Your objective
Copy every line of the records below word for word, but leave out the picture lines.

--- Start Data lines ---

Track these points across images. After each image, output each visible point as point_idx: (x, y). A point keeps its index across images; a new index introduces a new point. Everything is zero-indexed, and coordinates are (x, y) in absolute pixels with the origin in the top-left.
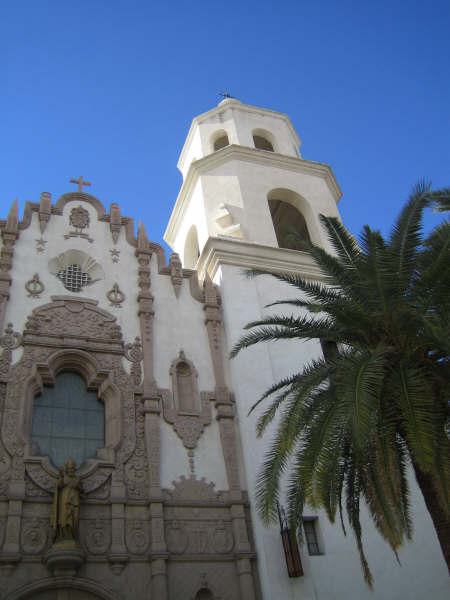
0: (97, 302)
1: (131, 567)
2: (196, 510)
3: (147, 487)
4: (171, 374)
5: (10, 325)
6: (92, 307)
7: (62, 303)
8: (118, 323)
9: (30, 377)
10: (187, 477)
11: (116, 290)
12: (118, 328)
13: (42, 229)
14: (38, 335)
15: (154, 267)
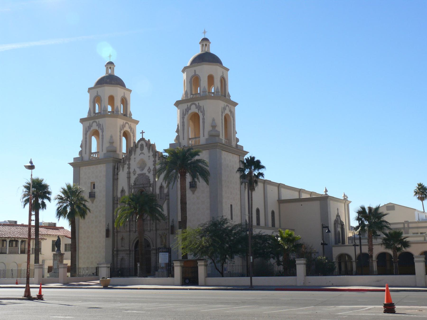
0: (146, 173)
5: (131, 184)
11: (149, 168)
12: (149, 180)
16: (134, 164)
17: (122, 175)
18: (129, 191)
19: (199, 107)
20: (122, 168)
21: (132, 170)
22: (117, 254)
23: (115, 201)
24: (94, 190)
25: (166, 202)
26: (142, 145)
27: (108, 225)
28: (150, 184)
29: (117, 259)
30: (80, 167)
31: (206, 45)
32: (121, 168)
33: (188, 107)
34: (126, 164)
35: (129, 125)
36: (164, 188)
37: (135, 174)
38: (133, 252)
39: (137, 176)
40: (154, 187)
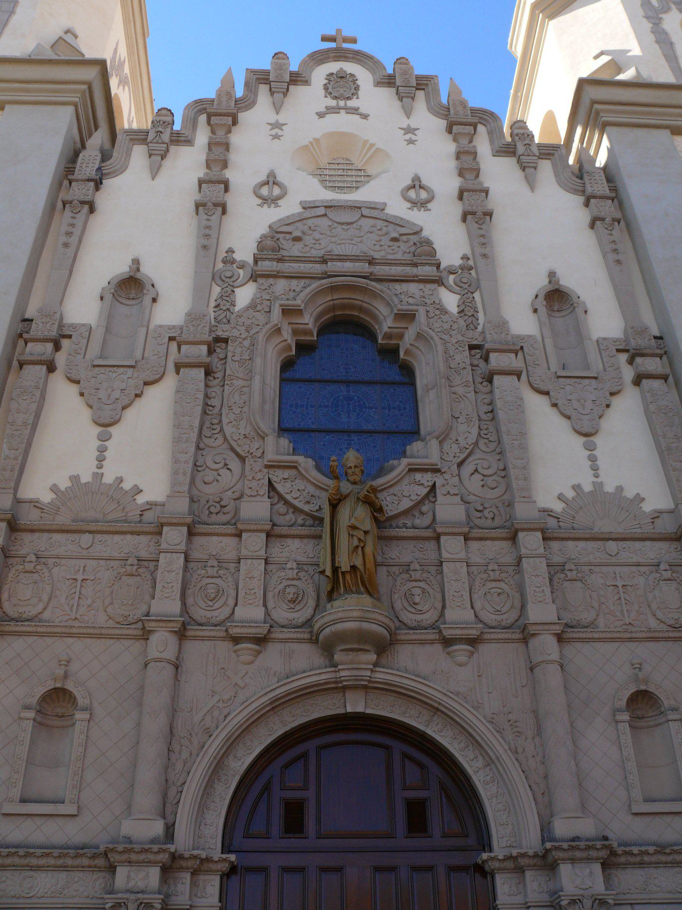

--- End Data lines ---

The answer
Track these points across images. After each image, output each visible point as point_idx: (x, y). A point keeps its index across images; a new index introduces a new point. Everything is zero-indexed, and coordinates are (x, y) in absolute pixels with the origin in the top-left.
0: (97, 302)
1: (131, 567)
2: (196, 510)
3: (147, 487)
4: (171, 374)
5: (10, 325)
6: (92, 307)
7: (62, 303)
8: (118, 323)
9: (30, 377)
10: (187, 477)
11: (116, 290)
12: (118, 328)
13: (42, 229)
14: (38, 335)
15: (154, 267)
0: (146, 173)
5: (131, 184)
11: (149, 168)
12: (149, 180)
16: (134, 164)
17: (122, 175)
18: (129, 191)
19: (199, 107)
20: (122, 168)
21: (132, 170)
22: (117, 254)
23: (115, 201)
24: (94, 190)
25: (166, 202)
26: (142, 145)
27: (108, 225)
28: (150, 184)
29: (117, 259)
30: (80, 167)
31: (206, 45)
32: (121, 168)
33: (188, 107)
34: (126, 164)
35: (129, 125)
36: (164, 188)
37: (135, 174)
38: (133, 252)
39: (137, 176)
40: (154, 187)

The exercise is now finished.